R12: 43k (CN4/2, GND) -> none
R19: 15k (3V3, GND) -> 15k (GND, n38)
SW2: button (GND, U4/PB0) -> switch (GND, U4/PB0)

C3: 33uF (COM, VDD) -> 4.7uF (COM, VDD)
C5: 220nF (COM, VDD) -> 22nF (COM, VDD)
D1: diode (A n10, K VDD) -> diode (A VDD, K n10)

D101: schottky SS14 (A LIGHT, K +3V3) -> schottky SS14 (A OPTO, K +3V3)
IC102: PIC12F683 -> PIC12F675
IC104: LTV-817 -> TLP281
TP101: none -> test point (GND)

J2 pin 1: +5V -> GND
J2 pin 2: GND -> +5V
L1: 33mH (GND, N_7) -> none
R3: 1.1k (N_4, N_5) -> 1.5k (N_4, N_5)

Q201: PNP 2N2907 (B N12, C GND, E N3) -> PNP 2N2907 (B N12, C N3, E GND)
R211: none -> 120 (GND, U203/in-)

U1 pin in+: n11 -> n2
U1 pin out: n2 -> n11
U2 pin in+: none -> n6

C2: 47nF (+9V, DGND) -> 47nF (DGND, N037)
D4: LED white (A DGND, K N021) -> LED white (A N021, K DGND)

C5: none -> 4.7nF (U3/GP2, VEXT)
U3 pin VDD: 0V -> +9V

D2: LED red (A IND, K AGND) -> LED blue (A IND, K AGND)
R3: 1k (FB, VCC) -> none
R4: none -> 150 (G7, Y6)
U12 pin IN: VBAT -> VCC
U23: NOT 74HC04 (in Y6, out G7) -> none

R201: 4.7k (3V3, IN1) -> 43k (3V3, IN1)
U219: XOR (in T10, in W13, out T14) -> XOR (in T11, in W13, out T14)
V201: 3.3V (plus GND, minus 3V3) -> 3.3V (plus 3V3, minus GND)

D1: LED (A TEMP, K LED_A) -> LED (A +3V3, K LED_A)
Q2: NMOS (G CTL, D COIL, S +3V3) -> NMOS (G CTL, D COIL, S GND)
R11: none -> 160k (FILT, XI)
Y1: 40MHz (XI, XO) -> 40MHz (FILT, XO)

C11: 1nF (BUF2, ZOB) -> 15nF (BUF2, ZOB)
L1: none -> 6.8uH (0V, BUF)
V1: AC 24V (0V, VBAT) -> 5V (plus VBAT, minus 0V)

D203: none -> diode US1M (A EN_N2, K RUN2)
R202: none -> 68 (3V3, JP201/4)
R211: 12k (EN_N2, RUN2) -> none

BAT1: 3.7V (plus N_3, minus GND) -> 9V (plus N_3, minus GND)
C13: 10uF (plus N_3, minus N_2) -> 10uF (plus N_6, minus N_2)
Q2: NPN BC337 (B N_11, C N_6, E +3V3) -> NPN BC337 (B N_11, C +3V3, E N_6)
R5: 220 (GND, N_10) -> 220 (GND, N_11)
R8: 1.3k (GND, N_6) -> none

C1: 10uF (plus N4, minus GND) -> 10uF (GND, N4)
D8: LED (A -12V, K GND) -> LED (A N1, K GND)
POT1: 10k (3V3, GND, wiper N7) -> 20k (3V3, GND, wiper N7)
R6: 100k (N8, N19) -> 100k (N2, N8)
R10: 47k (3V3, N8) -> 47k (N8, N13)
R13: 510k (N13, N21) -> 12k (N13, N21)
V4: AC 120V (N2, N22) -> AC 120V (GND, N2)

══════

Required work »
Show the lines of the records that include the string "diode".

Answer to this problem »
D1: diode (A n10, K VDD) -> diode (A VDD, K n10)
D203: none -> diode US1M (A EN_N2, K RUN2)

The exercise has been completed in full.